>> start Dataset records

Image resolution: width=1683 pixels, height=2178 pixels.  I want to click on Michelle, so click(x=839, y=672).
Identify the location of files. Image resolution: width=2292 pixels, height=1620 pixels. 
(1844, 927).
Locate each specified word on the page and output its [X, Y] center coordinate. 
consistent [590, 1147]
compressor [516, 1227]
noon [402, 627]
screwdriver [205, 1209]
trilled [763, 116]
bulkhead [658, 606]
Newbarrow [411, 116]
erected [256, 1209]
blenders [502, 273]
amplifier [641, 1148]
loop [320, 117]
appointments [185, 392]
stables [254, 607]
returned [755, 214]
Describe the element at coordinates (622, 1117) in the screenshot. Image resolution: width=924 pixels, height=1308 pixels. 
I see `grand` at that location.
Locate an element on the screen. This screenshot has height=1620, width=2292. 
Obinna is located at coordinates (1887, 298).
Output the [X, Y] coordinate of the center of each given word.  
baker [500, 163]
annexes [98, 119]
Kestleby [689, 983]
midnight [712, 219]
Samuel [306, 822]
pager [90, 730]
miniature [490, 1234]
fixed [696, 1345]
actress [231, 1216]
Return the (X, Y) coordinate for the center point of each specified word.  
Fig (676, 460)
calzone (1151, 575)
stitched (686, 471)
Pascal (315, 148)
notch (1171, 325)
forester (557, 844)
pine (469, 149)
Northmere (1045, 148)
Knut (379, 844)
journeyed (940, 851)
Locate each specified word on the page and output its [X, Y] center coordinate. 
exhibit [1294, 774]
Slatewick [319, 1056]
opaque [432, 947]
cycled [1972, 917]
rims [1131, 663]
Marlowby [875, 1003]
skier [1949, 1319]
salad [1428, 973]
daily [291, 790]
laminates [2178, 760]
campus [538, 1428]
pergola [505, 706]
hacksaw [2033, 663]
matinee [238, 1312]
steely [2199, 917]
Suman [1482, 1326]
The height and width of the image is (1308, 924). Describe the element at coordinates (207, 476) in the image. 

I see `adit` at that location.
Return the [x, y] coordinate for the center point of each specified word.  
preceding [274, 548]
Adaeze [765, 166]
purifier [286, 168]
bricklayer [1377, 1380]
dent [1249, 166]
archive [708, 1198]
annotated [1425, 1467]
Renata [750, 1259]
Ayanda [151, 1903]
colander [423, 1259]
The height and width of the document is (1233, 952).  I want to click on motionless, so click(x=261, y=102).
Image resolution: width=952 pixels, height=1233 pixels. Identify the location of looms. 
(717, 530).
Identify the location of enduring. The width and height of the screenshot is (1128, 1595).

>> end Dataset records

Rewrite the listing from the line with "Suman [1482, 1326]" through the end, replacing "specified" with "given" and leaving everything else unchanged.

■ Exercise output ■
Suman [1482, 1326]
The height and width of the image is (1308, 924). Describe the element at coordinates (207, 476) in the image. 

I see `adit` at that location.
Return the [x, y] coordinate for the center point of each given word.  
preceding [274, 548]
Adaeze [765, 166]
purifier [286, 168]
bricklayer [1377, 1380]
dent [1249, 166]
archive [708, 1198]
annotated [1425, 1467]
Renata [750, 1259]
Ayanda [151, 1903]
colander [423, 1259]
The height and width of the document is (1233, 952).  I want to click on motionless, so click(x=261, y=102).
Image resolution: width=952 pixels, height=1233 pixels. Identify the location of looms. 
(717, 530).
Identify the location of enduring. The width and height of the screenshot is (1128, 1595).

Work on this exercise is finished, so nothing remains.